# DATA LISTING

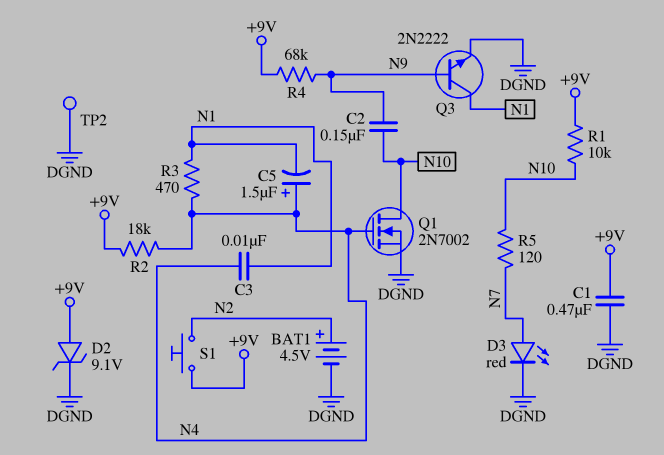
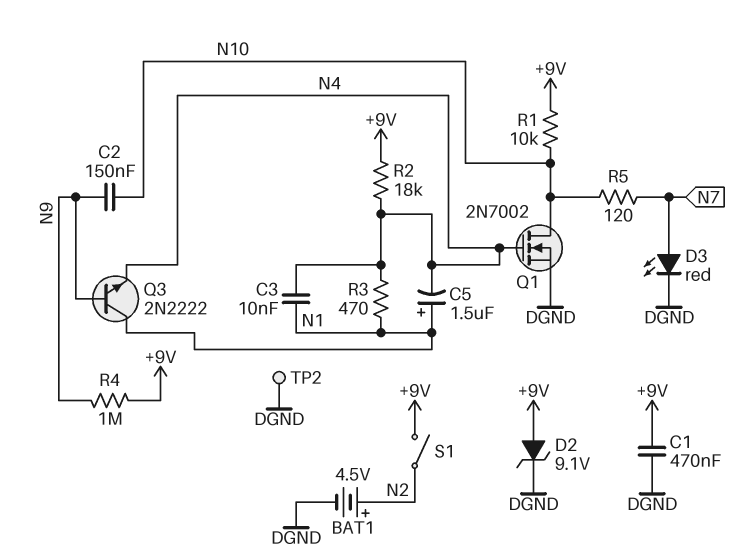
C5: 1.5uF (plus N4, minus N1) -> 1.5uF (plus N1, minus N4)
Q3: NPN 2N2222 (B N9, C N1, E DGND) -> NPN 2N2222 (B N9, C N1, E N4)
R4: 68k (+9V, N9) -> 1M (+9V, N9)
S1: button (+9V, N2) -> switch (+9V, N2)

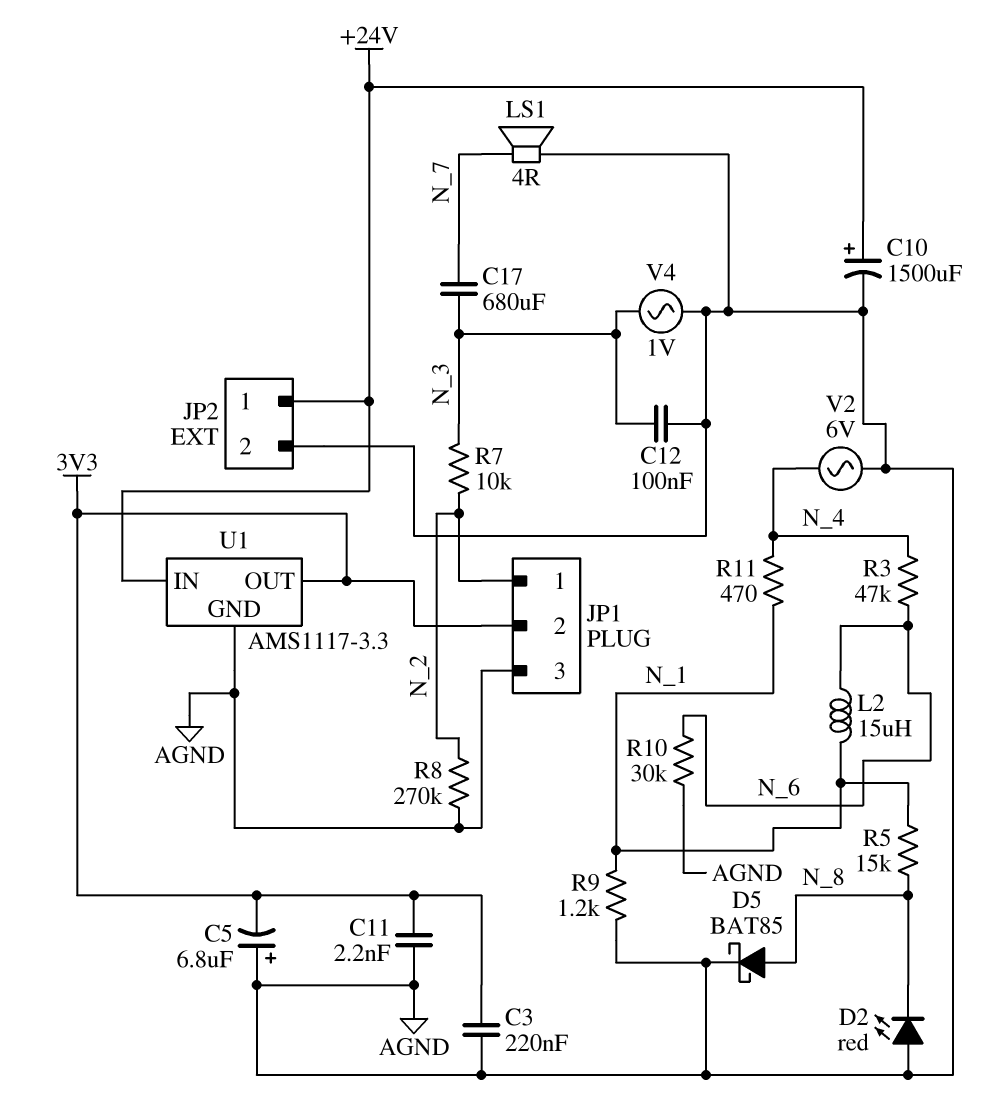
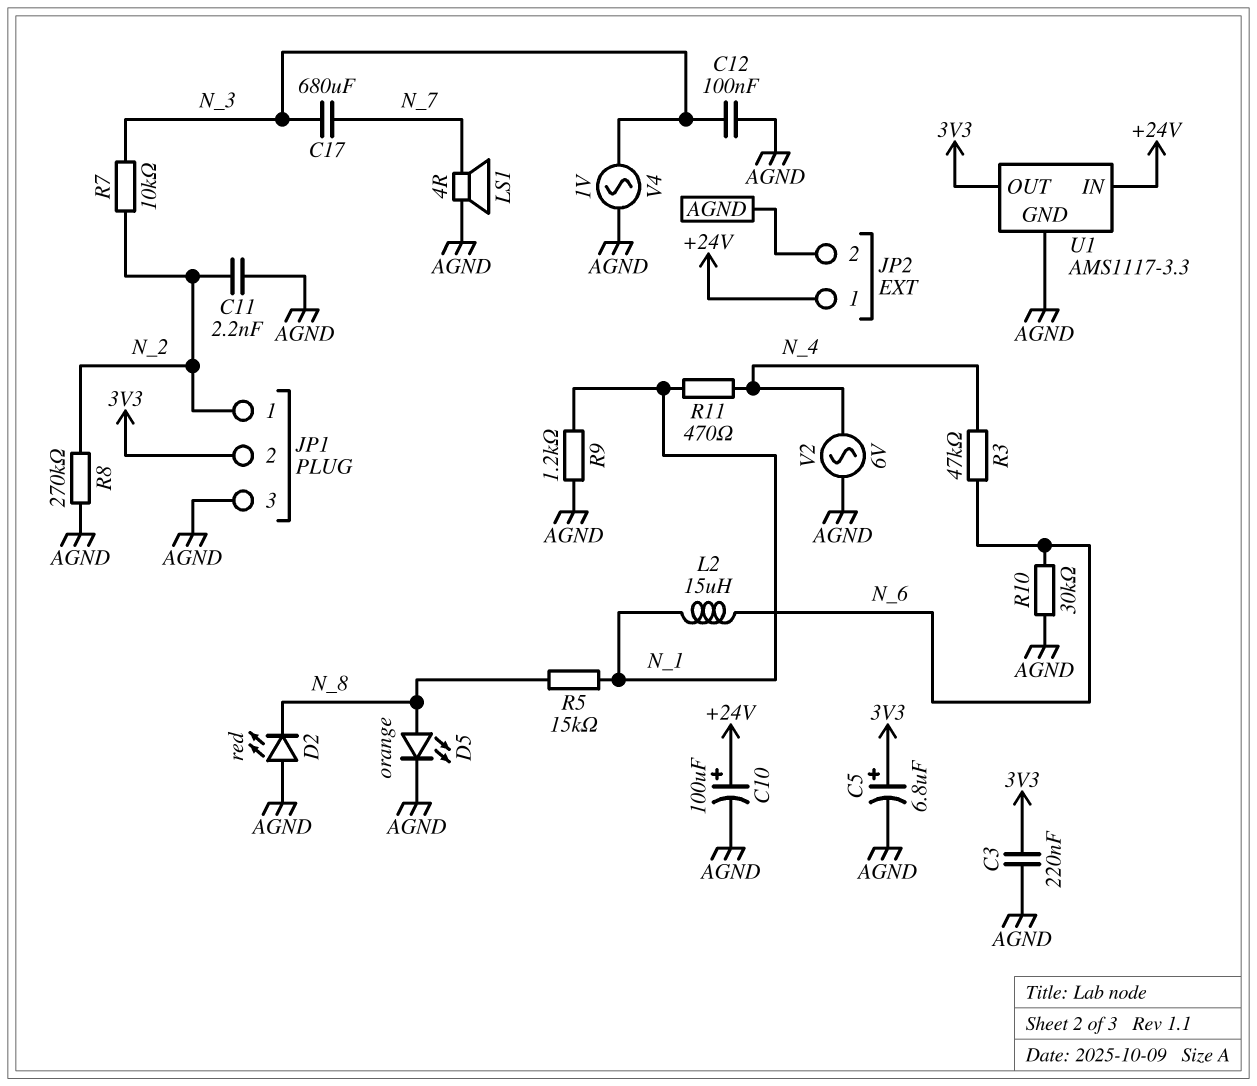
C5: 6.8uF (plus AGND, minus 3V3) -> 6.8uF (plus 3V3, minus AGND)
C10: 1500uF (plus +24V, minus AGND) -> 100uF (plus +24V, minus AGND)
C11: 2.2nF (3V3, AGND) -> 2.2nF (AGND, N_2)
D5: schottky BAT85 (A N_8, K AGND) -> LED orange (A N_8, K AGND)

# WHAT YOU HAVE TO DO
Print the lines from the beginning of the records up to and including the line containing "C11: 2.2nF (3V3, AGND) -> 2.2nF (AGND, N_2)", word for word, with no pictures.

# EXPECTED OUTPUT
C5: 1.5uF (plus N4, minus N1) -> 1.5uF (plus N1, minus N4)
Q3: NPN 2N2222 (B N9, C N1, E DGND) -> NPN 2N2222 (B N9, C N1, E N4)
R4: 68k (+9V, N9) -> 1M (+9V, N9)
S1: button (+9V, N2) -> switch (+9V, N2)

C5: 6.8uF (plus AGND, minus 3V3) -> 6.8uF (plus 3V3, minus AGND)
C10: 1500uF (plus +24V, minus AGND) -> 100uF (plus +24V, minus AGND)
C11: 2.2nF (3V3, AGND) -> 2.2nF (AGND, N_2)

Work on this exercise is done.